REQUIRED WORK: Repeat each of the following lines exactly as it appears.

* * * *

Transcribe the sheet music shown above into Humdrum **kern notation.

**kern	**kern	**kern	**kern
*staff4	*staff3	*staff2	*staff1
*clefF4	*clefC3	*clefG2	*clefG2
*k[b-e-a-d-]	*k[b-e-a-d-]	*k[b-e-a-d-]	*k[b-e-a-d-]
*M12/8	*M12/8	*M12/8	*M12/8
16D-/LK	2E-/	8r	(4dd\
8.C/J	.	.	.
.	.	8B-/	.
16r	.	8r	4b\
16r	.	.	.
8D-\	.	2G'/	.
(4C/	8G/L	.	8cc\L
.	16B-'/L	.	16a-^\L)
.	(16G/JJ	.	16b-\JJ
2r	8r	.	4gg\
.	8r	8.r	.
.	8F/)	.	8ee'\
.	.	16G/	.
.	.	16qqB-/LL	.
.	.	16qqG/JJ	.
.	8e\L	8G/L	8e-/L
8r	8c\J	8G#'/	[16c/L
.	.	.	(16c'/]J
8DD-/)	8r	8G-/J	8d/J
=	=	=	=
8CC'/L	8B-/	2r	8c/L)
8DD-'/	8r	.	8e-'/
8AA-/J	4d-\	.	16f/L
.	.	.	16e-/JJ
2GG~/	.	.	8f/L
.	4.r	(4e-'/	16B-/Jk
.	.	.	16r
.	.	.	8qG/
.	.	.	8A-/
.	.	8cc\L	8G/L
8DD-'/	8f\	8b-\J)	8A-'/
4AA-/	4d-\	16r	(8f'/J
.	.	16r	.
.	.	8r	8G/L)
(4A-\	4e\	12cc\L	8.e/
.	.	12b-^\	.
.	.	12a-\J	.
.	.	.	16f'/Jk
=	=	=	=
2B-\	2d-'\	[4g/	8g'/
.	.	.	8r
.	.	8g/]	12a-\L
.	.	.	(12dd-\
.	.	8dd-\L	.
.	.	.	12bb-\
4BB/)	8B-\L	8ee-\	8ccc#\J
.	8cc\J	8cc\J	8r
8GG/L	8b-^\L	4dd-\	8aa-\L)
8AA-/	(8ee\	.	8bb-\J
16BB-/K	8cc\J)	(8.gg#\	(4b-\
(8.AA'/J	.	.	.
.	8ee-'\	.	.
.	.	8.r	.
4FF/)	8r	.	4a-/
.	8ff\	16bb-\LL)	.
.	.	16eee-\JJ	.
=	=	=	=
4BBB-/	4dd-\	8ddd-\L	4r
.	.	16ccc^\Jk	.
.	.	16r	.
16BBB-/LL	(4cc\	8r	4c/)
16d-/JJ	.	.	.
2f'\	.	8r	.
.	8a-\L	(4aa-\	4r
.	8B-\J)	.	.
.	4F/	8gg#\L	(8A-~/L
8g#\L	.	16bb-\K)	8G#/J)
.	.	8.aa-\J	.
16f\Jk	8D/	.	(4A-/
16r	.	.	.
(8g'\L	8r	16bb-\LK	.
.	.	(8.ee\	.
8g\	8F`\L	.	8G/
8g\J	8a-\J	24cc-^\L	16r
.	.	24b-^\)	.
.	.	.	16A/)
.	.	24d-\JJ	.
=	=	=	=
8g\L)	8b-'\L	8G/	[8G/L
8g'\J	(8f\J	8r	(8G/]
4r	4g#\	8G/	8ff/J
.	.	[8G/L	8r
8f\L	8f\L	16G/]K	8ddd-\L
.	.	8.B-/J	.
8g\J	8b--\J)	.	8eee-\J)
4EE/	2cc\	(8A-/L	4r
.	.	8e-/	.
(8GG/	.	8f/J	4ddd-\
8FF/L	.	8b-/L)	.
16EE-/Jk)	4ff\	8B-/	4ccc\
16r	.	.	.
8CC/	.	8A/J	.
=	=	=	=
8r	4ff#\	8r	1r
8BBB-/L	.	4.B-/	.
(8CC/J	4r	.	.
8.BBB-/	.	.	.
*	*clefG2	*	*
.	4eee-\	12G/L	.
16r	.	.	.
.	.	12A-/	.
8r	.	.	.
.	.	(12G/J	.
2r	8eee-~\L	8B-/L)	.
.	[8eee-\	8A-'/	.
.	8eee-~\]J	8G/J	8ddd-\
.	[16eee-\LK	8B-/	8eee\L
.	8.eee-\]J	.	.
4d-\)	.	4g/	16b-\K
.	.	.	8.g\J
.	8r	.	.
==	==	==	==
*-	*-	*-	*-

* * * *

COMPLETED TASK:
Transcribe the sheet music shown above into Humdrum **kern notation.

**kern	**kern	**kern	**kern
*staff4	*staff3	*staff2	*staff1
*clefF4	*clefC3	*clefG2	*clefG2
*k[b-e-a-d-]	*k[b-e-a-d-]	*k[b-e-a-d-]	*k[b-e-a-d-]
*M12/8	*M12/8	*M12/8	*M12/8
16D-/LK	2E-/	8r	(4dd\
8.C/J	.	.	.
.	.	8B-/	.
16r	.	8r	4b\
16r	.	.	.
8D-\	.	2G'/	.
(4C/	8G/L	.	8cc\L
.	16B-'/L	.	16a-^\L)
.	(16G/JJ	.	16b-\JJ
2r	8r	.	4gg\
.	8r	8.r	.
.	8F/)	.	8ee'\
.	.	16G/	.
.	.	16qqB-/LL	.
.	.	16qqG/JJ	.
.	8e\L	8G/L	8e-/L
8r	8c\J	8G#'/	[16c/L
.	.	.	(16c'/]J
8DD-/)	8r	8G-/J	8d/J
=	=	=	=
8CC'/L	8B-/	2r	8c/L)
8DD-'/	8r	.	8e-'/
8AA-/J	4d-\	.	16f/L
.	.	.	16e-/JJ
2GG~/	.	.	8f/L
.	4.r	(4e-'/	16B-/Jk
.	.	.	16r
.	.	.	8qG/
.	.	.	8A-/
.	.	8cc\L	8G/L
8DD-'/	8f\	8b-\J)	8A-'/
4AA-/	4d-\	16r	(8f'/J
.	.	16r	.
.	.	8r	8G/L)
(4A-\	4e\	12cc\L	8.e/
.	.	12b-^\	.
.	.	12a-\J	.
.	.	.	16f'/Jk
=	=	=	=
2B-\	2d-'\	[4g/	8g'/
.	.	.	8r
.	.	8g/]	12a-\L
.	.	.	(12dd-\
.	.	8dd-\L	.
.	.	.	12bb-\
4BB/)	8B-\L	8ee-\	8ccc#\J
.	8cc\J	8cc\J	8r
8GG/L	8b-^\L	4dd-\	8aa-\L)
8AA-/	(8ee\	.	8bb-\J
16BB-/K	8cc\J)	(8.gg#\	(4b-\
(8.AA'/J	.	.	.
.	8ee-'\	.	.
.	.	8.r	.
4FF/)	8r	.	4a-/
.	8ff\	16bb-\LL)	.
.	.	16eee-\JJ	.
=	=	=	=
4BBB-/	4dd-\	8ddd-\L	4r
.	.	16ccc^\Jk	.
.	.	16r	.
16BBB-/LL	(4cc\	8r	4c/)
16d-/JJ	.	.	.
2f'\	.	8r	.
.	8a-\L	(4aa-\	4r
.	8B-\J)	.	.
.	4F/	8gg#\L	(8A-~/L
8g#\L	.	16bb-\K)	8G#/J)
.	.	8.aa-\J	.
16f\Jk	8D/	.	(4A-/
16r	.	.	.
(8g'\L	8r	16bb-\LK	.
.	.	(8.ee\	.
8g\	8F`\L	.	8G/
8g\J	8a-\J	24cc-^\L	16r
.	.	24b-^\)	.
.	.	.	16A/)
.	.	24d-\JJ	.
=	=	=	=
8g\L)	8b-'\L	8G/	[8G/L
8g'\J	(8f\J	8r	(8G/]
4r	4g#\	8G/	8ff/J
.	.	[8G/L	8r
8f\L	8f\L	16G/]K	8ddd-\L
.	.	8.B-/J	.
8g\J	8b--\J)	.	8eee-\J)
4EE/	2cc\	(8A-/L	4r
.	.	8e-/	.
(8GG/	.	8f/J	4ddd-\
8FF/L	.	8b-/L)	.
16EE-/Jk)	4ff\	8B-/	4ccc\
16r	.	.	.
8CC/	.	8A/J	.
=	=	=	=
8r	4ff#\	8r	1r
8BBB-/L	.	4.B-/	.
(8CC/J	4r	.	.
8.BBB-/	.	.	.
*	*clefG2	*	*
.	4eee-\	12G/L	.
16r	.	.	.
.	.	12A-/	.
8r	.	.	.
.	.	(12G/J	.
2r	8eee-~\L	8B-/L)	.
.	[8eee-\	8A-'/	.
.	8eee-~\]J	8G/J	8ddd-\
.	[16eee-\LK	8B-/	8eee\L
.	8.eee-\]J	.	.
4d-\)	.	4g/	16b-\K
.	.	.	8.g\J
.	8r	.	.
==	==	==	==
*-	*-	*-	*-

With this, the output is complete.